#### Data records:
'''
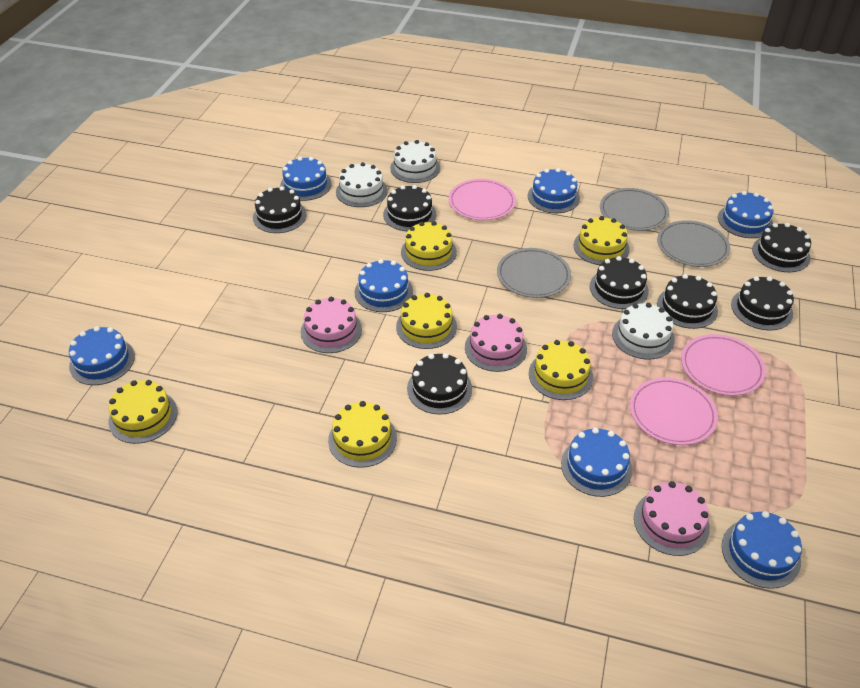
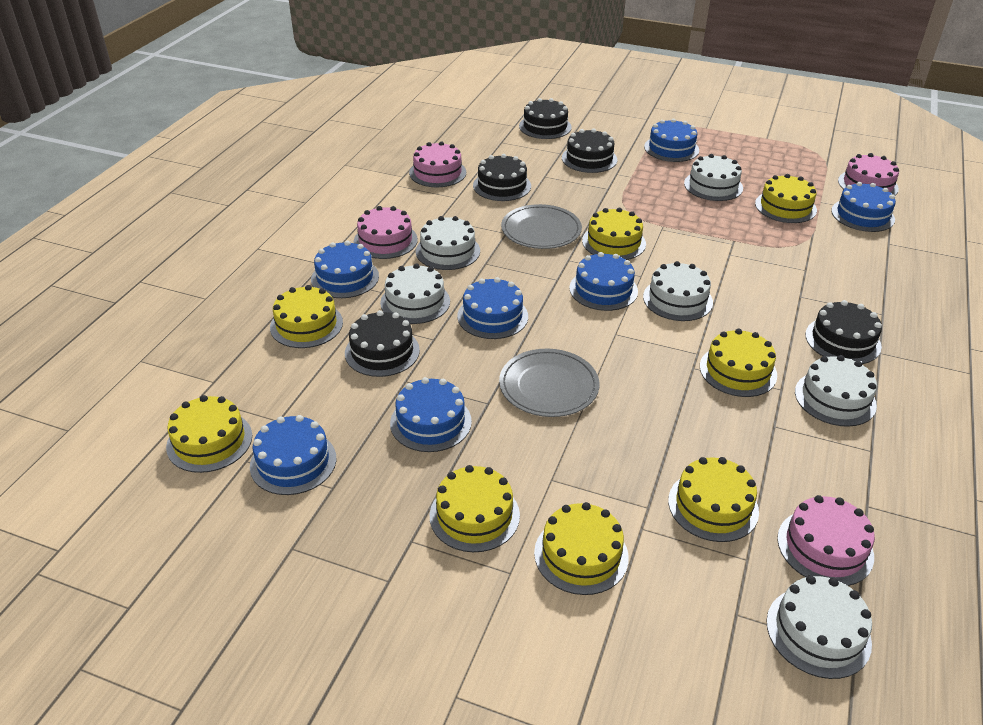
black cake: 7 -> 5
grey plate: 3 -> 2
pink cake: 3 -> 4
pink plate: 3 -> 0
white cake: 3 -> 6
yellow cake: 6 -> 8

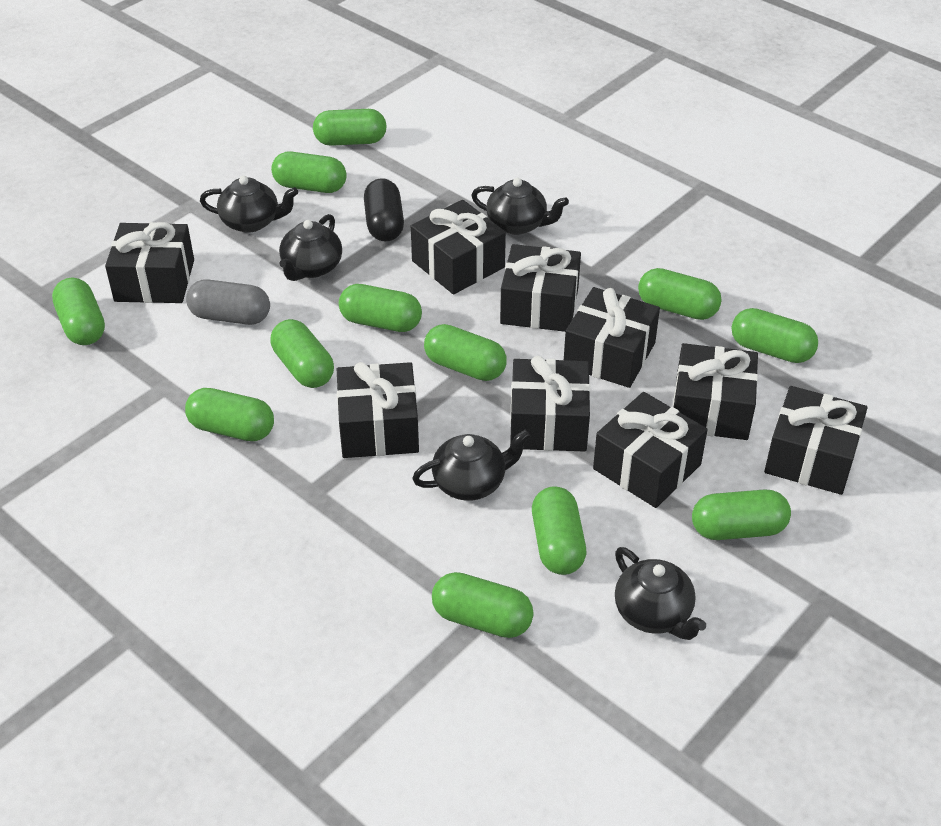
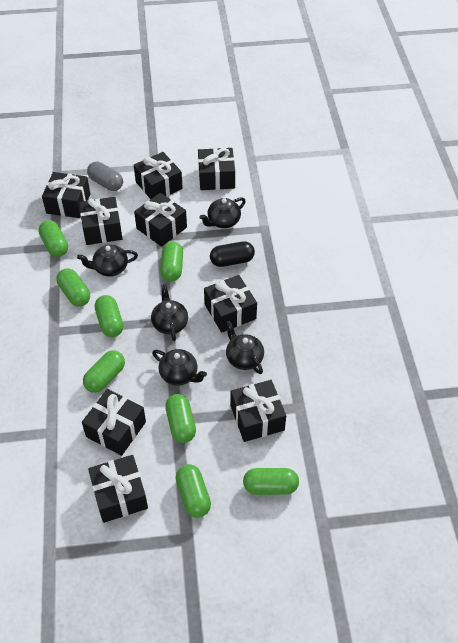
green capsule: 12 -> 8

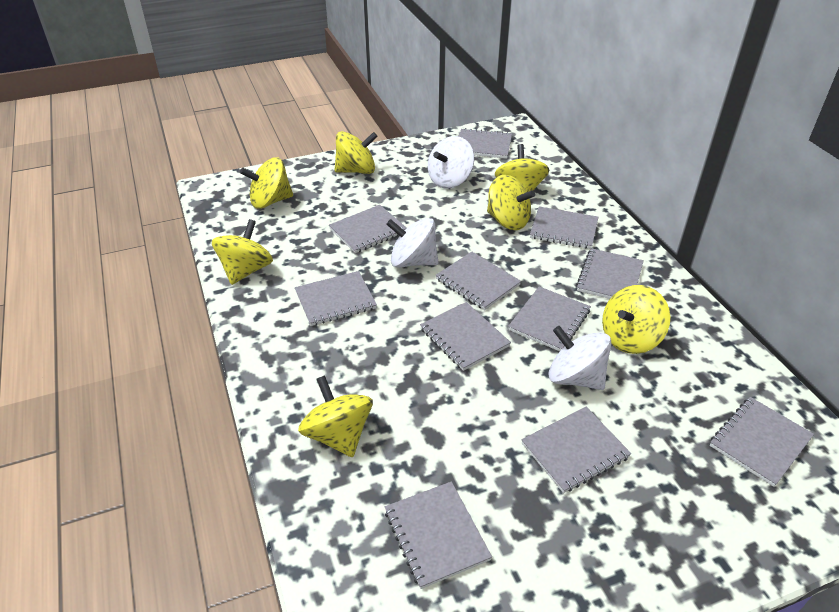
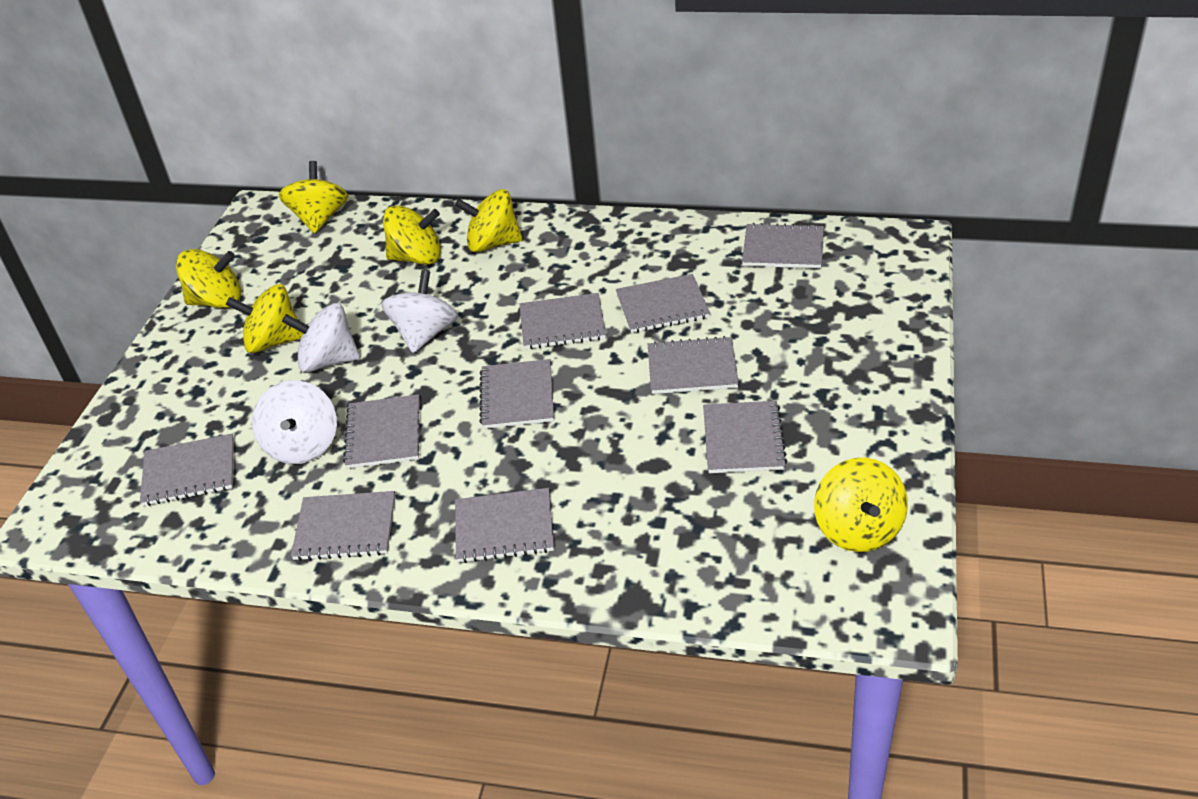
grey notebook: 11 -> 10
yellow spinning top: 7 -> 6

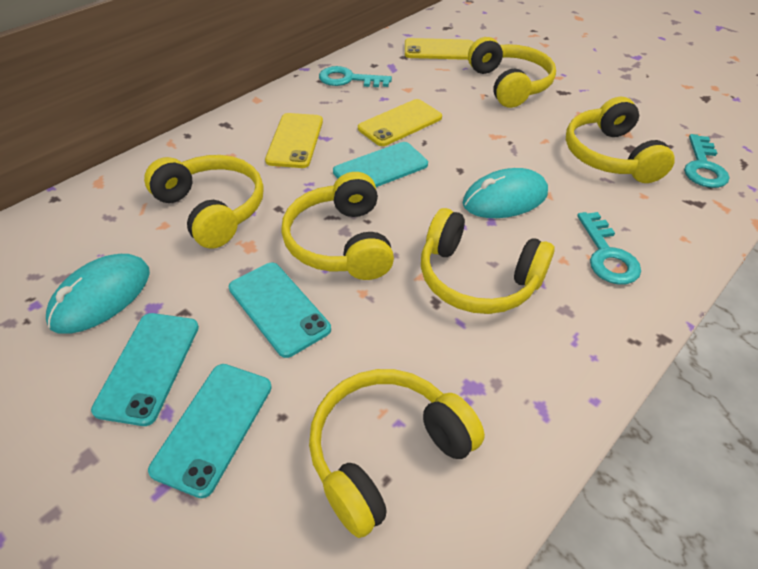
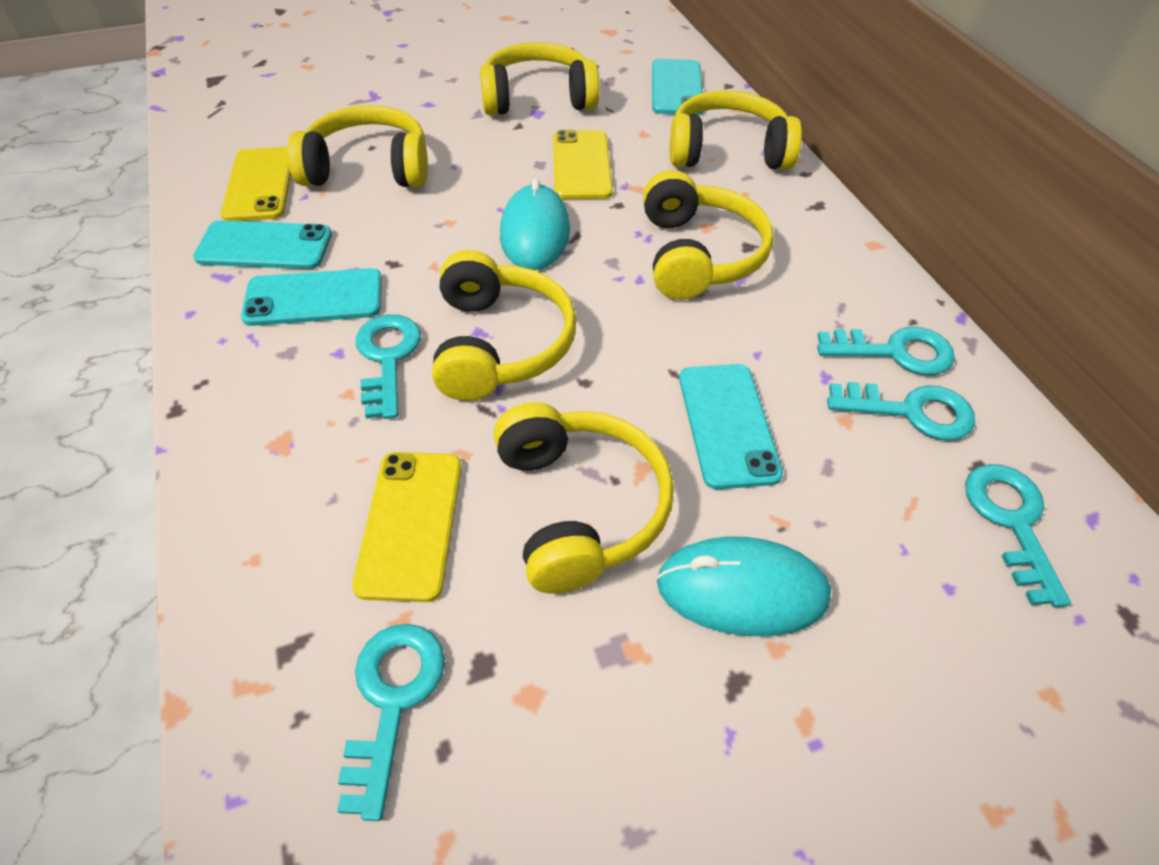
turquoise key: 3 -> 5

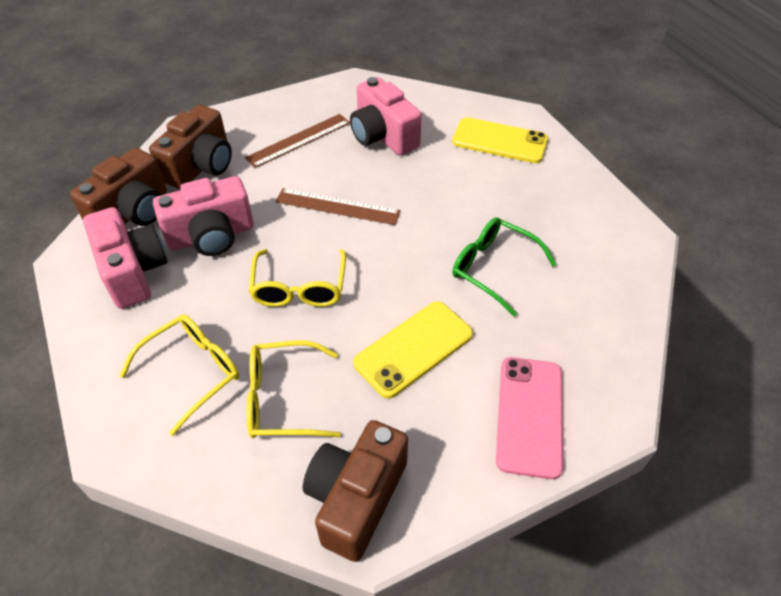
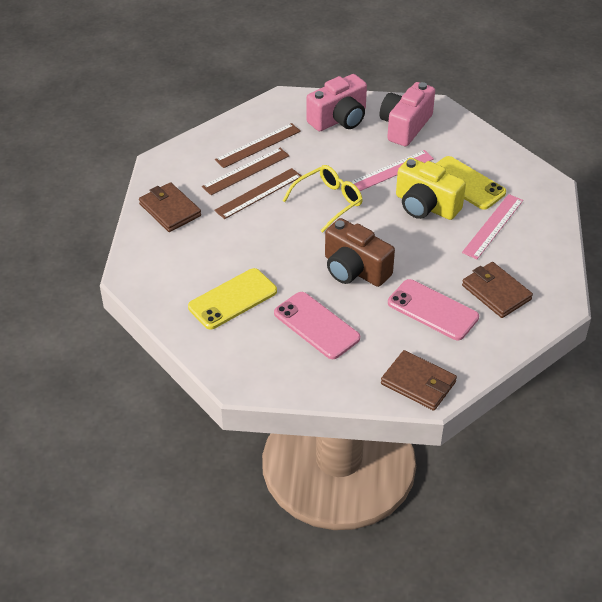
brown camera: 3 -> 1
brown ruler: 2 -> 3
brown wallet: 0 -> 3
green glasses: 1 -> 0
pink camera: 3 -> 2
pink phone: 1 -> 2
pink ruler: 0 -> 2
yellow camera: 0 -> 1
yellow glasses: 3 -> 1

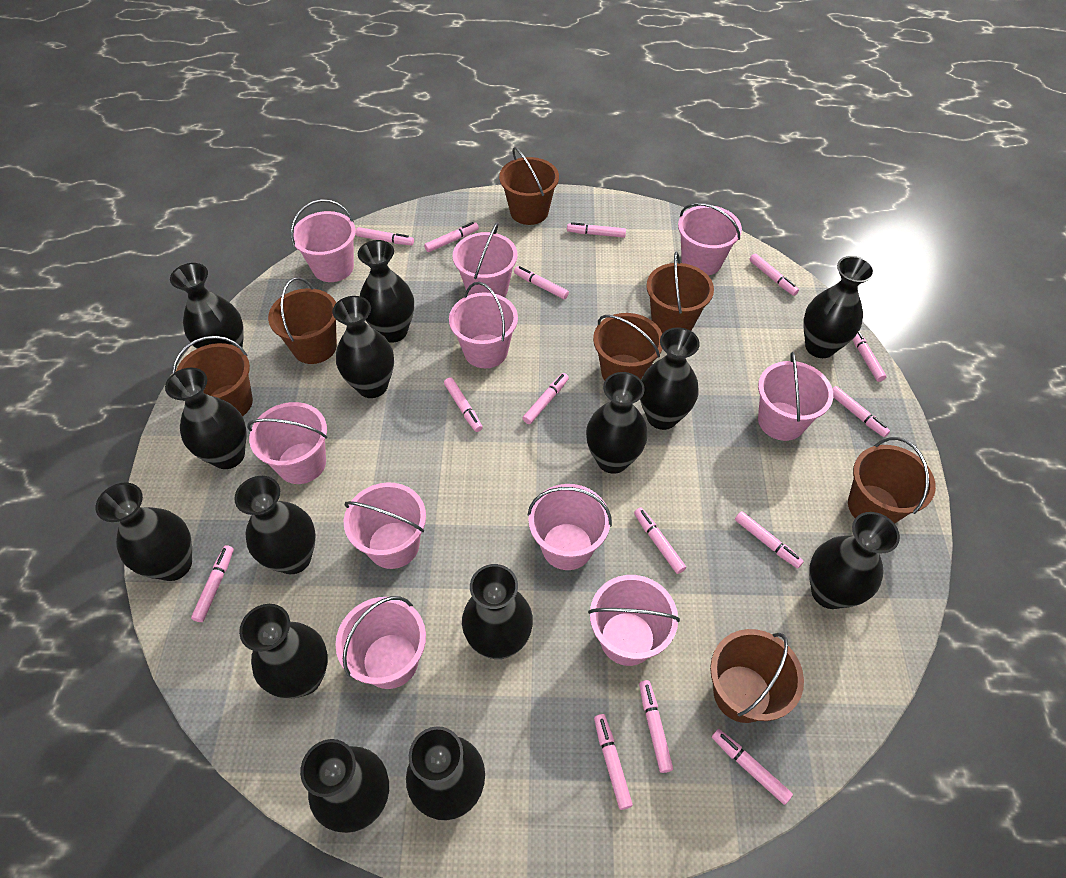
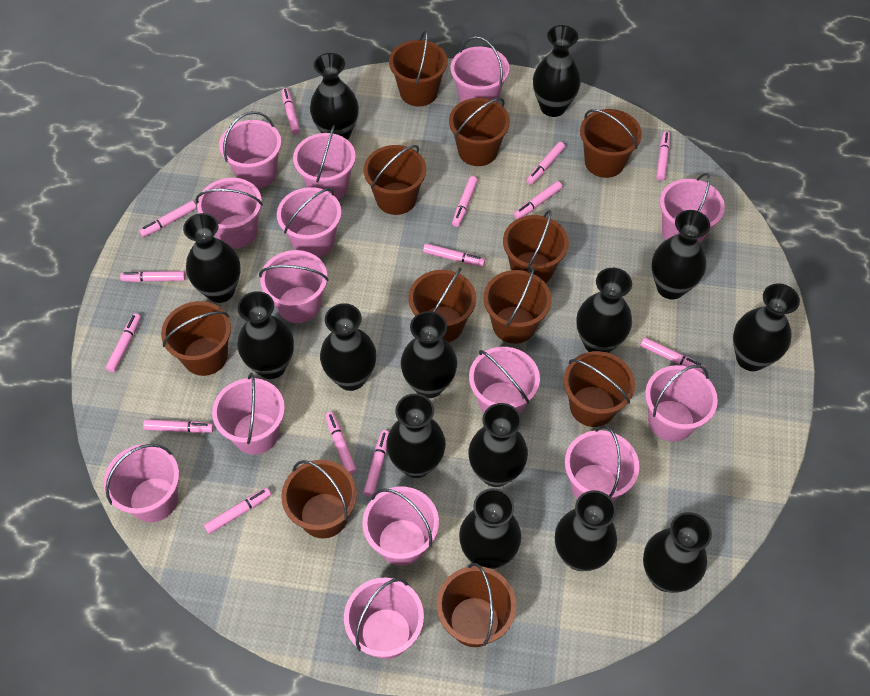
brown bucket: 7 -> 11
pink bucket: 10 -> 14
pink marker: 15 -> 14

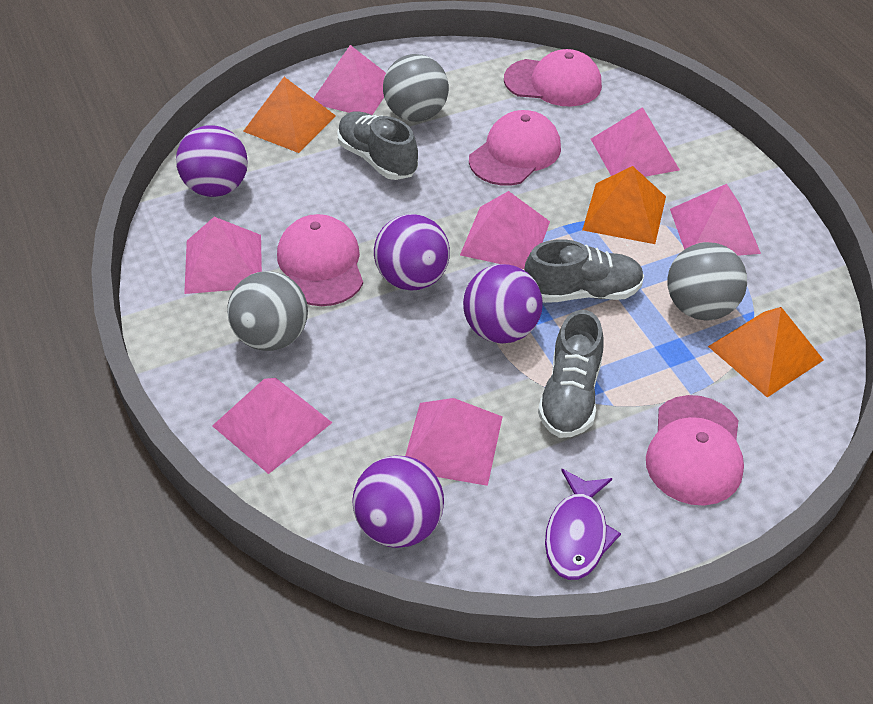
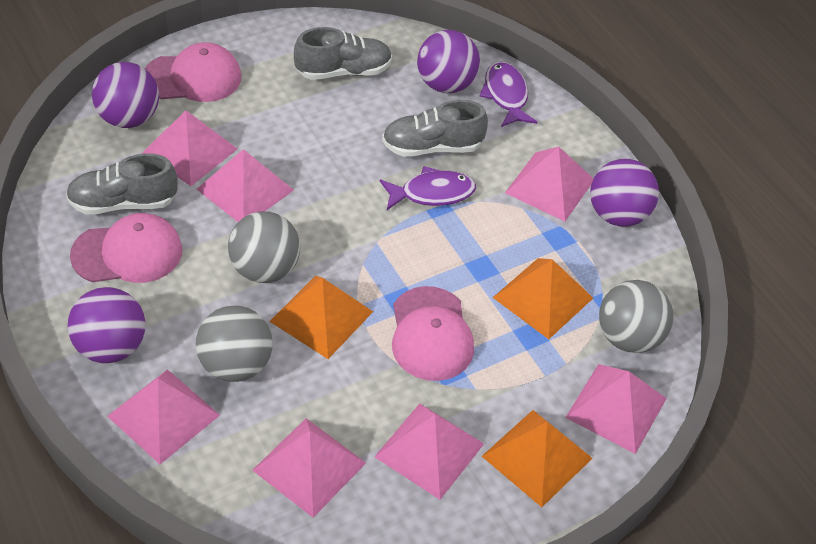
pink cap: 4 -> 3
purple fish: 1 -> 2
'''
#### The problem:
Leaving the pictures aside, transcribe exactly the lines from the one containing "yellow glasses: 3 -> 1" to the final line of the entries above, both ends included.

#### Solved exercise:
yellow glasses: 3 -> 1

brown bucket: 7 -> 11
pink bucket: 10 -> 14
pink marker: 15 -> 14

pink cap: 4 -> 3
purple fish: 1 -> 2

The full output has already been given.